#### About this task:
Search the listing for the string "PADLOCK". Copy every line that has it.

#### Stored data:

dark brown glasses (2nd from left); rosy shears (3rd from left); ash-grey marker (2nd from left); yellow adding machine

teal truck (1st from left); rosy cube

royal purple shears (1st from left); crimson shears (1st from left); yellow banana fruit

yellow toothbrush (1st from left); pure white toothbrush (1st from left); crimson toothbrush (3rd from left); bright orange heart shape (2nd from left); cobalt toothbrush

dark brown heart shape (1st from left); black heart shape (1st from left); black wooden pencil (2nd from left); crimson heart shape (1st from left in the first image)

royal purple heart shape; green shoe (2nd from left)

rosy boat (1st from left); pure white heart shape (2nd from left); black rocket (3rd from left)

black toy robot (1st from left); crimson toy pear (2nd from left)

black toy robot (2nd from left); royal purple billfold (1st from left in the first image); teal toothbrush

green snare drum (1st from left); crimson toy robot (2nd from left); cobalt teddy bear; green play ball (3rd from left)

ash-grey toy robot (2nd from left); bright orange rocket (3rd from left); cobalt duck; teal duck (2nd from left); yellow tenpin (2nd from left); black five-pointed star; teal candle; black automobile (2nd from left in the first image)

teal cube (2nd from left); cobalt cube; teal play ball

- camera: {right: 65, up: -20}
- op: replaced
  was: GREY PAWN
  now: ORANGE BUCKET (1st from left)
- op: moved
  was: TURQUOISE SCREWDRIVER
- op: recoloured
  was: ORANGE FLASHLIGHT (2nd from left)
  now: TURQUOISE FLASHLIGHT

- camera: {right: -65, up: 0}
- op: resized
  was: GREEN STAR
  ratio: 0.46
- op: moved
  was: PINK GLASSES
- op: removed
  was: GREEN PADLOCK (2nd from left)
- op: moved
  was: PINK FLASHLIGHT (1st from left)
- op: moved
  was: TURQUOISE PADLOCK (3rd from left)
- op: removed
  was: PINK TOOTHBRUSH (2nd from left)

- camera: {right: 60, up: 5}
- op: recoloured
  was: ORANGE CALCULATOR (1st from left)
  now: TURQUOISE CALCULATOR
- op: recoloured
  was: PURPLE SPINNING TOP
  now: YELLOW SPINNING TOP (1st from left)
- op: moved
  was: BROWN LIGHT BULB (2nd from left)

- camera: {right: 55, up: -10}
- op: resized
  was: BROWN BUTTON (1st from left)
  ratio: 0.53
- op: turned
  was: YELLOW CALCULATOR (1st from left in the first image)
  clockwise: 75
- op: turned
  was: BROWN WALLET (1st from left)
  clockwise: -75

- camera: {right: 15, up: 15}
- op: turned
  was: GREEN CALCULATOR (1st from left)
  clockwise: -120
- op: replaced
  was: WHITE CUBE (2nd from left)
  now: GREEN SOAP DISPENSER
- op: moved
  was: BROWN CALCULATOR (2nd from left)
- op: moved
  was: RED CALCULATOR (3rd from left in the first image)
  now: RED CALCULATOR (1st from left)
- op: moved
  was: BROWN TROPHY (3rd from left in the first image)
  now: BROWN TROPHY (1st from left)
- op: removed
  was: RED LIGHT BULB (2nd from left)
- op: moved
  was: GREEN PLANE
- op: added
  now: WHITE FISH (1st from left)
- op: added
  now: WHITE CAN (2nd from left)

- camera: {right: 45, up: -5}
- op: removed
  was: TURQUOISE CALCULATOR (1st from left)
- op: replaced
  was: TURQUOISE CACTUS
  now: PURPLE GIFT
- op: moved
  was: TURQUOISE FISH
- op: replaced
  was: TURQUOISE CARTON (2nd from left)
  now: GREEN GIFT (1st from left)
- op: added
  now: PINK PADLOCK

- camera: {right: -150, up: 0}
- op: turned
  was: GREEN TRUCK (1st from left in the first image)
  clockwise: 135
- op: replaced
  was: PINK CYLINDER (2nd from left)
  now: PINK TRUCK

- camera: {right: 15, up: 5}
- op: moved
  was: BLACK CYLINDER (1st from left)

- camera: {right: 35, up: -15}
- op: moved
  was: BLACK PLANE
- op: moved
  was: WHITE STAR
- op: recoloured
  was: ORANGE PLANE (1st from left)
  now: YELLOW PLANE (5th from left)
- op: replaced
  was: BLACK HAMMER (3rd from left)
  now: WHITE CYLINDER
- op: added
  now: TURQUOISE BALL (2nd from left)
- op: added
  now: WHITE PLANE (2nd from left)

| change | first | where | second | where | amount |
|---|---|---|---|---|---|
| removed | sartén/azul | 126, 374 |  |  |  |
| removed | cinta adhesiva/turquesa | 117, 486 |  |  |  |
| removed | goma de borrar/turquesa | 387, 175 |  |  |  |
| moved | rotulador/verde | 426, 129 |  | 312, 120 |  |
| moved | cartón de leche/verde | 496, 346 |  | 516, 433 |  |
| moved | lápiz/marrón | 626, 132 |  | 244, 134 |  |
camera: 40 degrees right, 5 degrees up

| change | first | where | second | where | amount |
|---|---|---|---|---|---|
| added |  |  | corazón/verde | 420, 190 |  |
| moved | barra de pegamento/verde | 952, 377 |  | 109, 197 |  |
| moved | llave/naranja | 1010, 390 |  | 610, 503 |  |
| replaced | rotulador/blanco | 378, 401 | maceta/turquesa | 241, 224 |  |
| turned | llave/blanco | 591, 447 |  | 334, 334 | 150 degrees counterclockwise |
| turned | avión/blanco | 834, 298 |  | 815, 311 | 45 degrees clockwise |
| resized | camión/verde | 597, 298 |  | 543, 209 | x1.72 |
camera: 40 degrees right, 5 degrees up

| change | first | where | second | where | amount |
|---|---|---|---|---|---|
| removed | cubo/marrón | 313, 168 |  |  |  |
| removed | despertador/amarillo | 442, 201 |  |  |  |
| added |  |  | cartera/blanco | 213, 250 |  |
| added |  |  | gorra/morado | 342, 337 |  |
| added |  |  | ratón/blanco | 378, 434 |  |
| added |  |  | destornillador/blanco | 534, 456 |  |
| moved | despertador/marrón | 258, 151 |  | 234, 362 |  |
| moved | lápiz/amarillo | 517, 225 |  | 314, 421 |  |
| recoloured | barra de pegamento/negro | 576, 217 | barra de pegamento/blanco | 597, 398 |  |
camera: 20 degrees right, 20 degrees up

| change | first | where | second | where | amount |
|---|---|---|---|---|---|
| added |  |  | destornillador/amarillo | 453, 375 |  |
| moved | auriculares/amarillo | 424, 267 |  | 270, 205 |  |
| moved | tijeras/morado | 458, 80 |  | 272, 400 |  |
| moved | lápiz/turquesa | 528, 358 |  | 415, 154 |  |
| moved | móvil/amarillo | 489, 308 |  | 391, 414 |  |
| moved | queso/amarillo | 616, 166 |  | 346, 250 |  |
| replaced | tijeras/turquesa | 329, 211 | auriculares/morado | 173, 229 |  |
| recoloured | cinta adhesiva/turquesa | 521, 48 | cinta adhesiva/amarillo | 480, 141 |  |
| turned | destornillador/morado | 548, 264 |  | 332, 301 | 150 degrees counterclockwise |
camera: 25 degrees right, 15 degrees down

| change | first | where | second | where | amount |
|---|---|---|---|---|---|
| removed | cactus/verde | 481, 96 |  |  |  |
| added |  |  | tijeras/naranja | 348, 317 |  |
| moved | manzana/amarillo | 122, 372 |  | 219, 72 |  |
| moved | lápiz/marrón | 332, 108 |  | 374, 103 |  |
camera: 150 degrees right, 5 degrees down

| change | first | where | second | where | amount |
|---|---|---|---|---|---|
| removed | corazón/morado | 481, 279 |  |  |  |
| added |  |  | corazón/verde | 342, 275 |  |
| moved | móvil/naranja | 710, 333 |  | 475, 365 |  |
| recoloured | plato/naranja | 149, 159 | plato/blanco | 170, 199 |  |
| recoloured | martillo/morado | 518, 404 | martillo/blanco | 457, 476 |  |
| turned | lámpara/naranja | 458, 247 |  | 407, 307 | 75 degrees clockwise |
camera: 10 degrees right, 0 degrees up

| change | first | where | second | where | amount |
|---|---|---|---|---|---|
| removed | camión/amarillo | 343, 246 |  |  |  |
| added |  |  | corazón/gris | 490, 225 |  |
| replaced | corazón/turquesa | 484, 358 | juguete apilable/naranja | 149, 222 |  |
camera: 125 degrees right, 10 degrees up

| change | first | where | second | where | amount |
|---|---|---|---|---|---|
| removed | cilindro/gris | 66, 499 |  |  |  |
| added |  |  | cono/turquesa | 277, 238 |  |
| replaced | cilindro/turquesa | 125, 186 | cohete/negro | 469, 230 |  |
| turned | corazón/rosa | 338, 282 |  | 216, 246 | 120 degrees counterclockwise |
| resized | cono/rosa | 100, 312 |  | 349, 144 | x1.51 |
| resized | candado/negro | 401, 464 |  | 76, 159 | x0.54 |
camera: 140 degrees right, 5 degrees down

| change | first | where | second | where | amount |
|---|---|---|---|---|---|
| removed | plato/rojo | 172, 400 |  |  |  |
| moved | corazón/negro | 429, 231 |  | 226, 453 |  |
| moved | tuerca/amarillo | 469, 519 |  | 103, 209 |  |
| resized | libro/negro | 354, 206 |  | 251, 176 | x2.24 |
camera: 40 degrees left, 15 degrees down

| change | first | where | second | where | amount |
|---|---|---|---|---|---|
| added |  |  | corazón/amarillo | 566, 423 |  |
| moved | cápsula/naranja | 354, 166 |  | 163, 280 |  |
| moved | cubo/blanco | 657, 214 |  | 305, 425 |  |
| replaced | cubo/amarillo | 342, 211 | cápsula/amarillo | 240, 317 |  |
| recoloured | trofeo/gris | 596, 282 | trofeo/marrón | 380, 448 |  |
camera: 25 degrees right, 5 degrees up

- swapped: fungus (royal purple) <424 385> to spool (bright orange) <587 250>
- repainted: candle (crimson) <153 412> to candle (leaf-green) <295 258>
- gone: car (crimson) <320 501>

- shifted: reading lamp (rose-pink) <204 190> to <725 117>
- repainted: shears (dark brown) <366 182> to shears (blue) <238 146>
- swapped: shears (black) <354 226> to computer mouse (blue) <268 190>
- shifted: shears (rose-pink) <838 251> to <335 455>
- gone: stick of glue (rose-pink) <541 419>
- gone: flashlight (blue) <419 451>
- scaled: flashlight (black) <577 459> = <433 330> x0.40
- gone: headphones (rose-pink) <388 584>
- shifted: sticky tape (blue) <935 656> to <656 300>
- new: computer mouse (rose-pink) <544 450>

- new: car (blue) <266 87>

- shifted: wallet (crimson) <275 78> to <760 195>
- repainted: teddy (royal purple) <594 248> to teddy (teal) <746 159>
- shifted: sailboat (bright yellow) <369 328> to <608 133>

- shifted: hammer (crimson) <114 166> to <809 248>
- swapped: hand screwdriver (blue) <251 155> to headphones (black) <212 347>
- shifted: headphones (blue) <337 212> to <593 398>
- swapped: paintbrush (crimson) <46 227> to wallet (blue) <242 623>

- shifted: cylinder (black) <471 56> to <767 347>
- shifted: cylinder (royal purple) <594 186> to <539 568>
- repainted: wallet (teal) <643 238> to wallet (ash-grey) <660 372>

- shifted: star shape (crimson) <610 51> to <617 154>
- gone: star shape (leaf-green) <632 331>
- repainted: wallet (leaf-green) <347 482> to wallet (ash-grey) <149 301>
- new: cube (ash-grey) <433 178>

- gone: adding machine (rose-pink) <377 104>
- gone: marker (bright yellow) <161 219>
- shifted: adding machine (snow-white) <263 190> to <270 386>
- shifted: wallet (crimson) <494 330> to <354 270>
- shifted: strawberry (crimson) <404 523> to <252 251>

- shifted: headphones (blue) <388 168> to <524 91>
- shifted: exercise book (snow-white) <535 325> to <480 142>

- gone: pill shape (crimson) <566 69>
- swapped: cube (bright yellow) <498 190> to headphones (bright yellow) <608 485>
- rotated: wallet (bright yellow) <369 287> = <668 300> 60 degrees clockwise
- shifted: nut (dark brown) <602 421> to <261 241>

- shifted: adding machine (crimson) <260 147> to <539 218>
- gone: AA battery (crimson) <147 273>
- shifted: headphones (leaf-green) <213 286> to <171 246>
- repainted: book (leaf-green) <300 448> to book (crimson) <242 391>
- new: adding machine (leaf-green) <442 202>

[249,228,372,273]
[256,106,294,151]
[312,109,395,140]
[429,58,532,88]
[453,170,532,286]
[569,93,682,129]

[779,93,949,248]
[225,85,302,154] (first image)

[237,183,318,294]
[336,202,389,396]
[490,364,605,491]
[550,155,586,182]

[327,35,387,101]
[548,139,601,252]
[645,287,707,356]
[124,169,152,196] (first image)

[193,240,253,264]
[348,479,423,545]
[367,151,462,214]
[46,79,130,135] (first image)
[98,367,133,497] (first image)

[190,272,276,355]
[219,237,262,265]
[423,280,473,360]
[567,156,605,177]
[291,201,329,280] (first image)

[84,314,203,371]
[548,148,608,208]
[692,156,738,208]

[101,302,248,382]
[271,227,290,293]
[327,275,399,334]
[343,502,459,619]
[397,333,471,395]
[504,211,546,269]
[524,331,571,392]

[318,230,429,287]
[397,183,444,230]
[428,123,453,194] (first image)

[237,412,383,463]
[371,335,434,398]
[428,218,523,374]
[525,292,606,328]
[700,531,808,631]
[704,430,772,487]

#### Answer for the task:
  was: GREEN PADLOCK (2nd from left)
  was: TURQUOISE PADLOCK (3rd from left)
  now: PINK PADLOCK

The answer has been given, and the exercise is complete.